▶ **WORK ITEM**
Your copy should match the entries below exactly, apart from the images.

▶ **PROVIDED RECORDS**
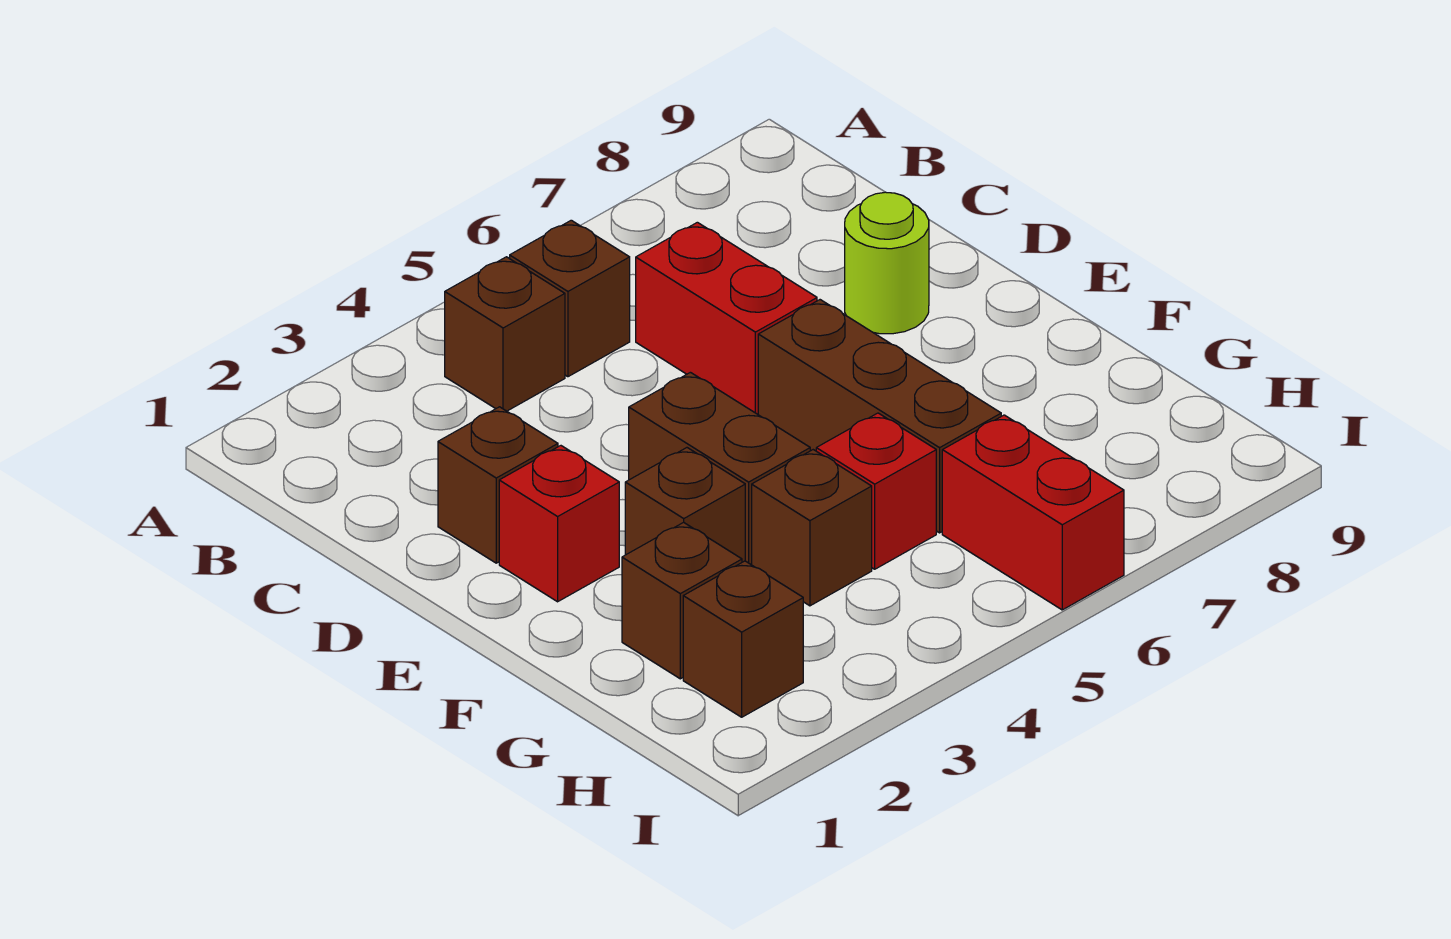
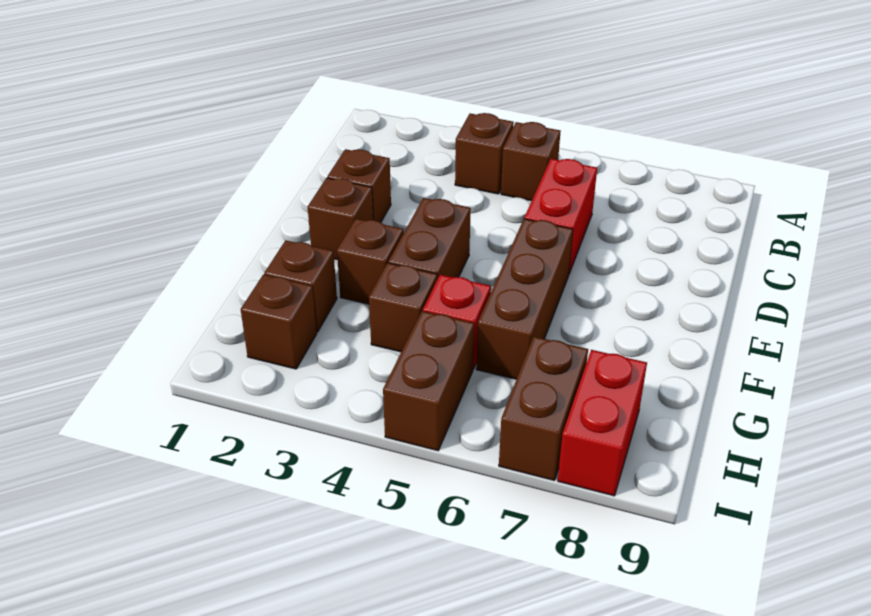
lime round brick D8 level 1 -> none
red brick E2 level 1 -> brown brick E2 level 1
none -> brown brick H5:I5 level 1
red brick H6:I6 level 1 -> red brick H8:I8 level 1
none -> brown brick H7:I7 level 1

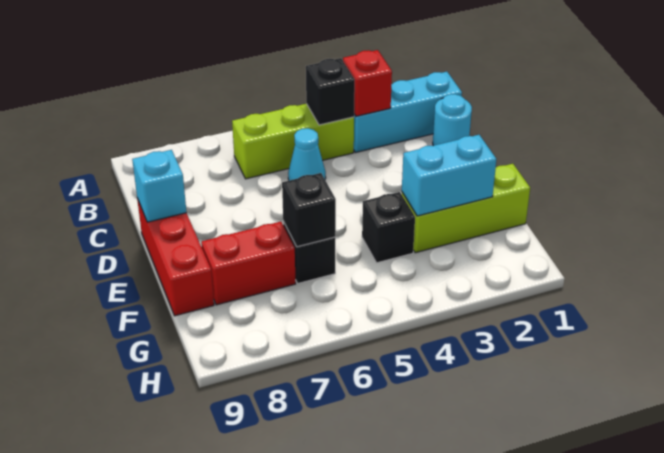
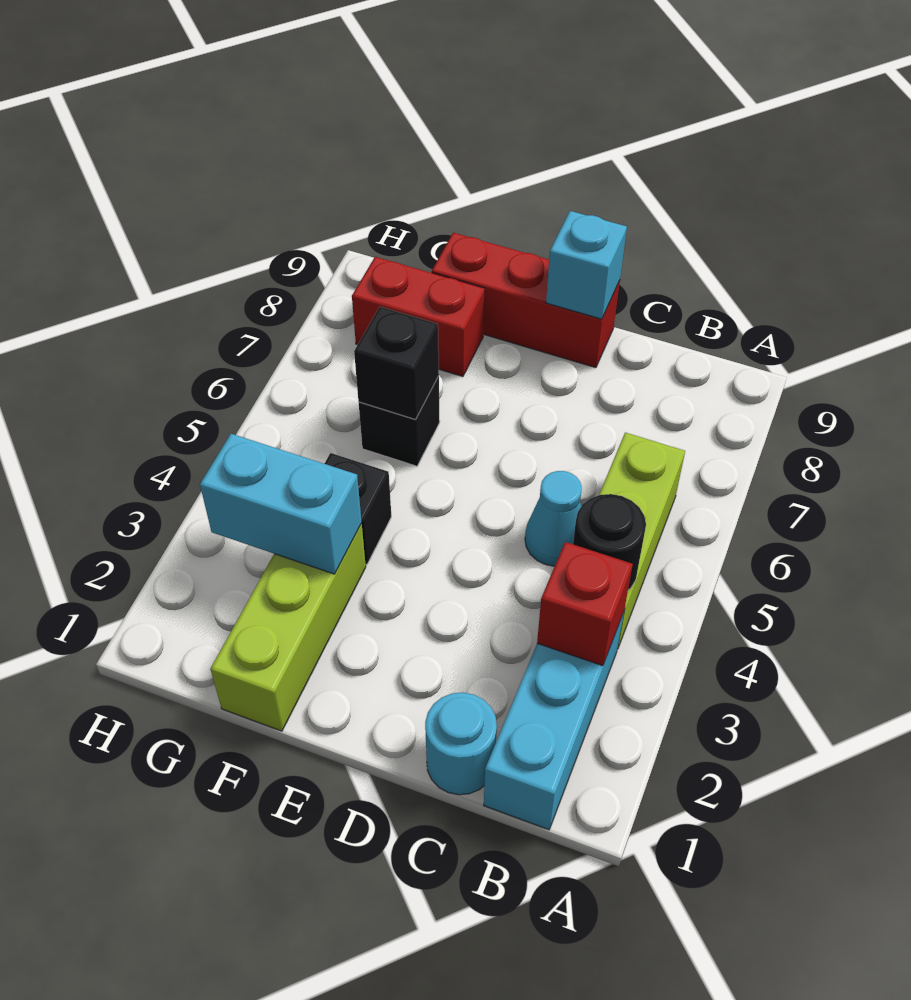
black brick B4 level 2 -> black round brick B4 level 2
cyan brick F2:F3 level 2 -> cyan brick F3:G3 level 2
red brick F7:F8 level 1 -> red brick F8:G8 level 1

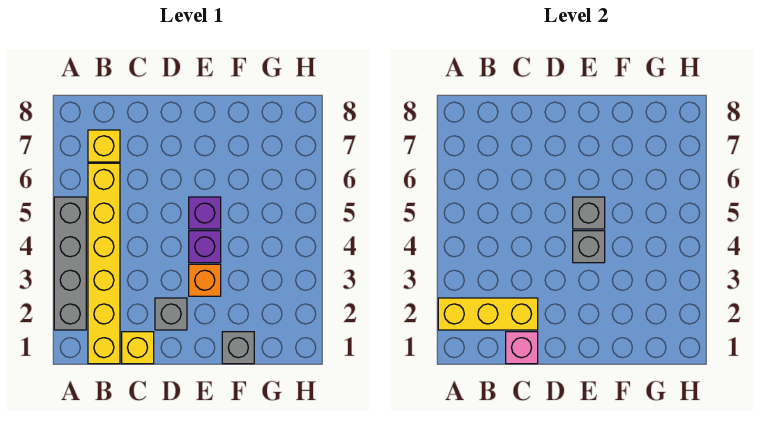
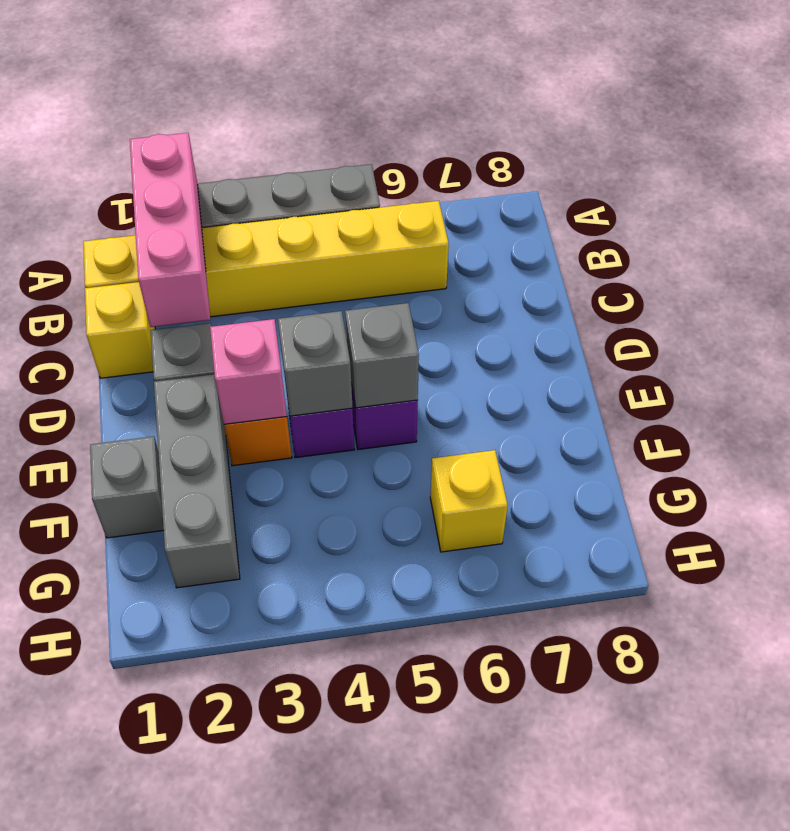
yellow brick A2:C2 level 2 -> pink brick A2:C2 level 2
yellow brick B7 level 1 -> yellow brick G6 level 1
pink brick C1 level 2 -> pink brick E3 level 2
none -> grey brick E2:G2 level 1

▶ **TASK RESULT**
lime round brick D8 level 1 -> none
red brick E2 level 1 -> brown brick E2 level 1
none -> brown brick H5:I5 level 1
red brick H6:I6 level 1 -> red brick H8:I8 level 1
none -> brown brick H7:I7 level 1

black brick B4 level 2 -> black round brick B4 level 2
cyan brick F2:F3 level 2 -> cyan brick F3:G3 level 2
red brick F7:F8 level 1 -> red brick F8:G8 level 1

yellow brick A2:C2 level 2 -> pink brick A2:C2 level 2
yellow brick B7 level 1 -> yellow brick G6 level 1
pink brick C1 level 2 -> pink brick E3 level 2
none -> grey brick E2:G2 level 1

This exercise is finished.